Goal of the exercise: Scan the data below and copy each line where "MATRIX" occurs.

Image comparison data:
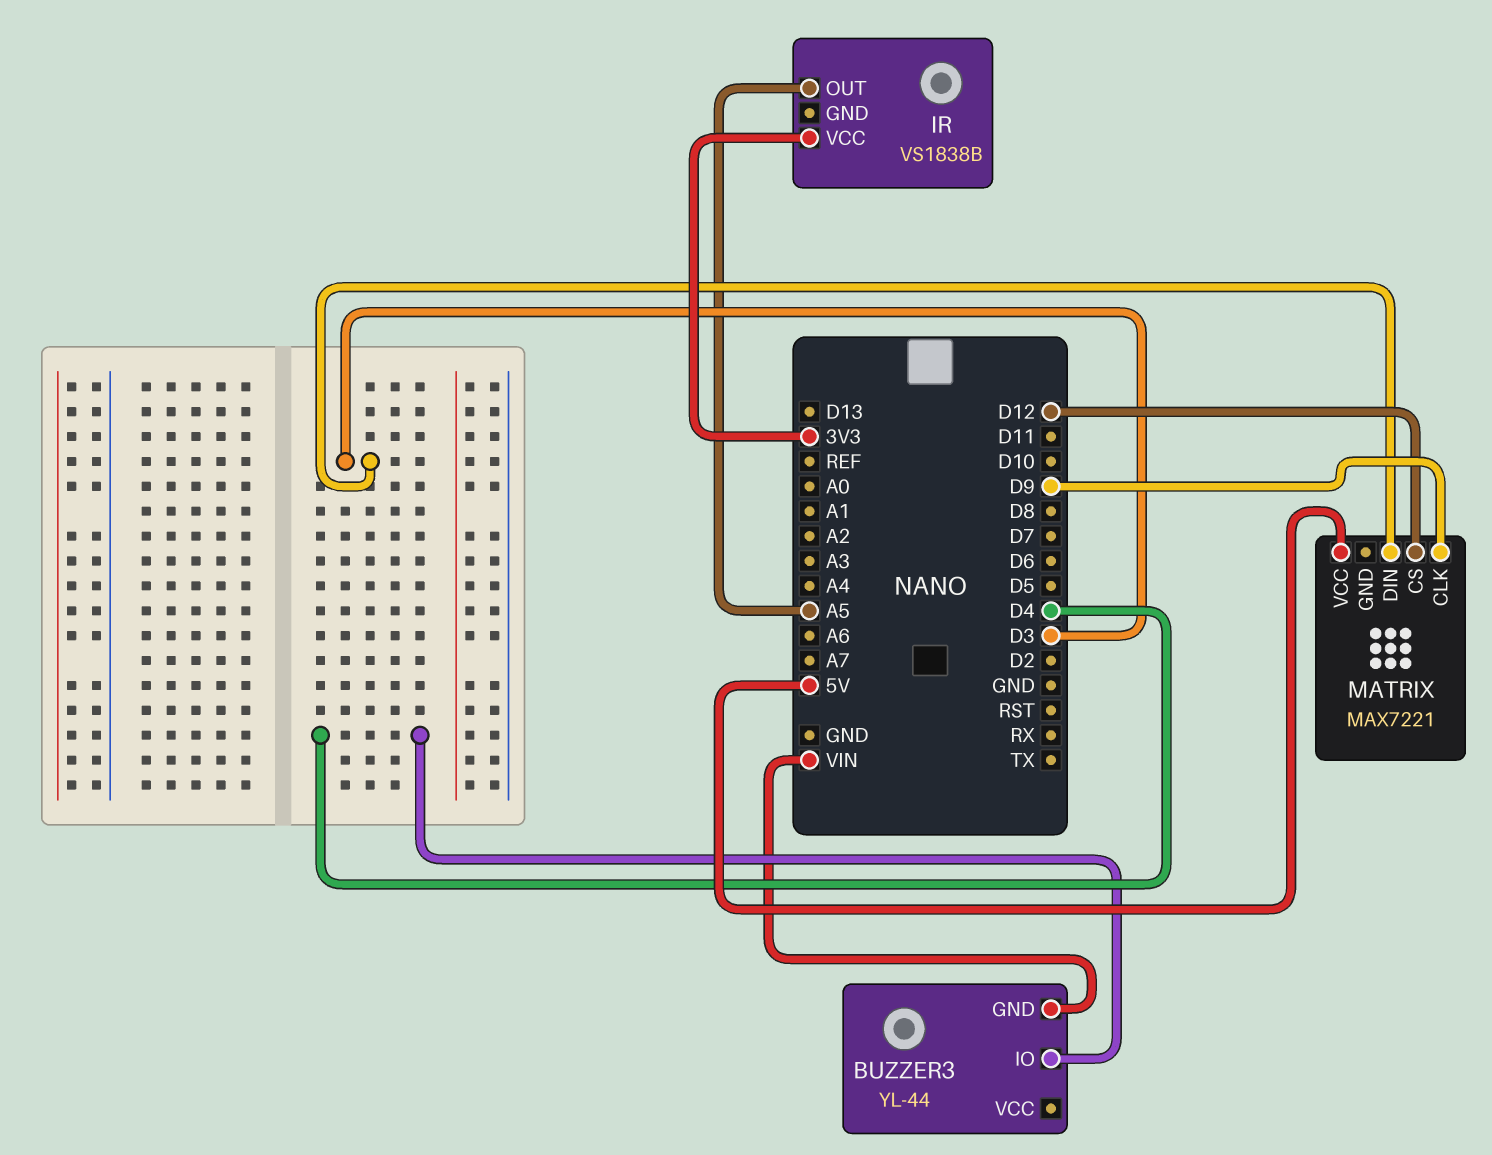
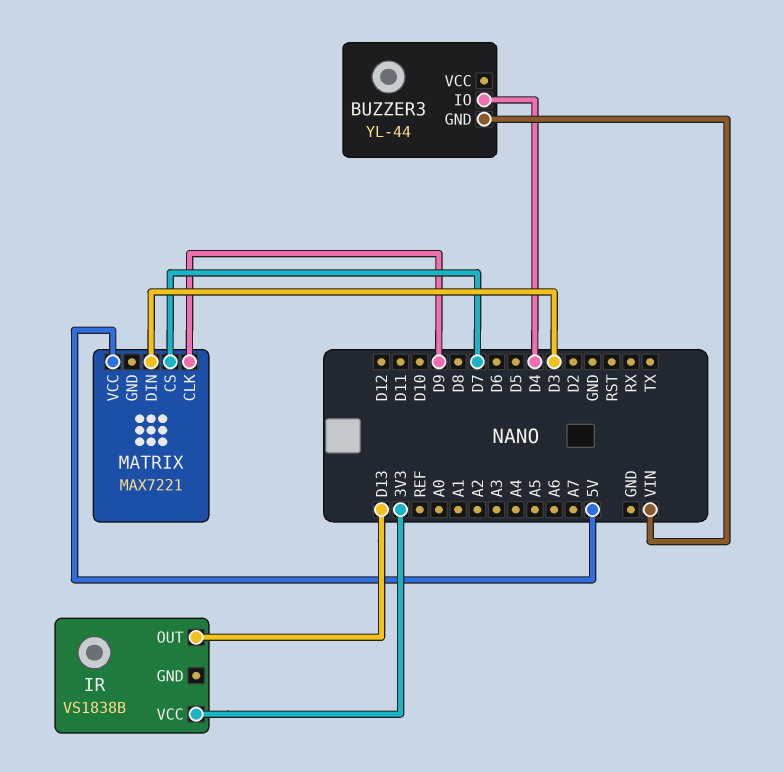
IR pin OUT: A5 -> D13
MATRIX pin CS: D12 -> D7

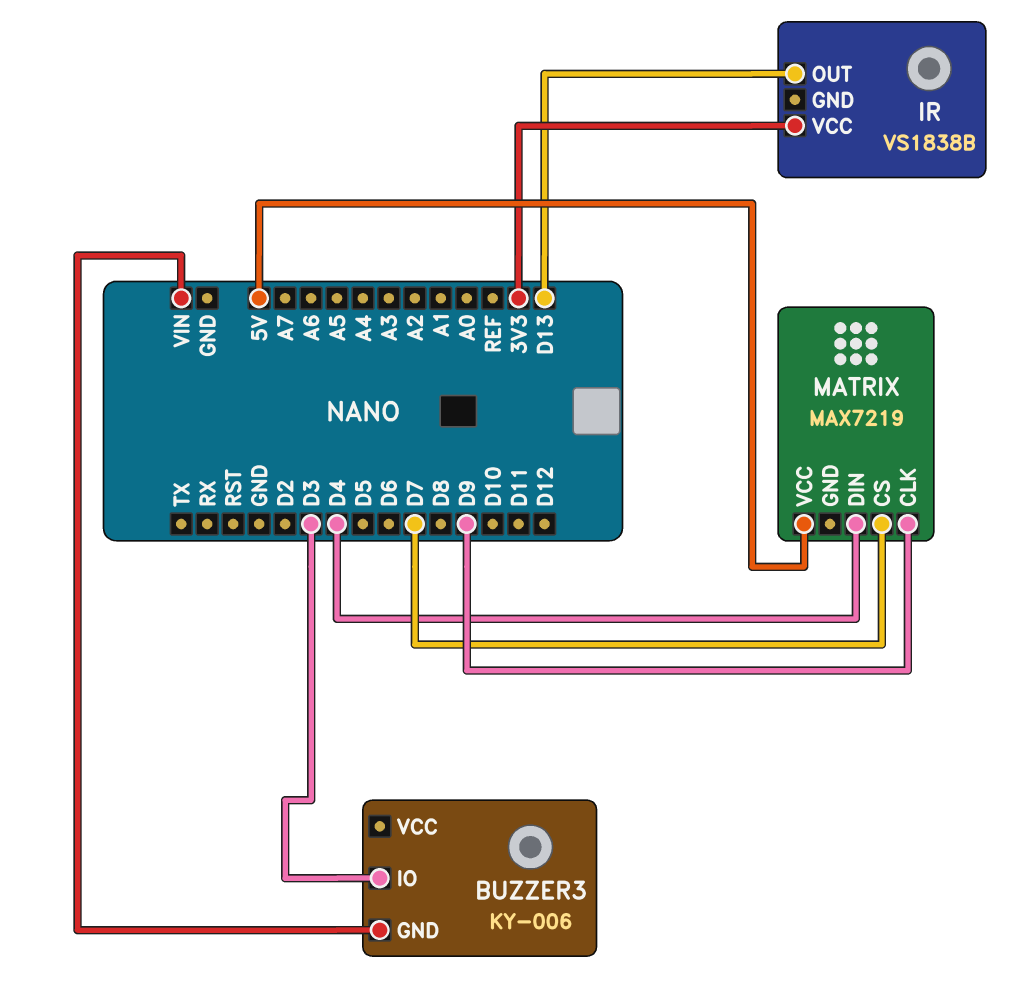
BUZZER3: YL-44 -> KY-006
BUZZER3 pin IO: D4 -> D3
MATRIX: MAX7221 -> MAX7219
MATRIX pin DIN: D3 -> D4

Answer box:
MATRIX pin CS: D12 -> D7
MATRIX: MAX7221 -> MAX7219
MATRIX pin DIN: D3 -> D4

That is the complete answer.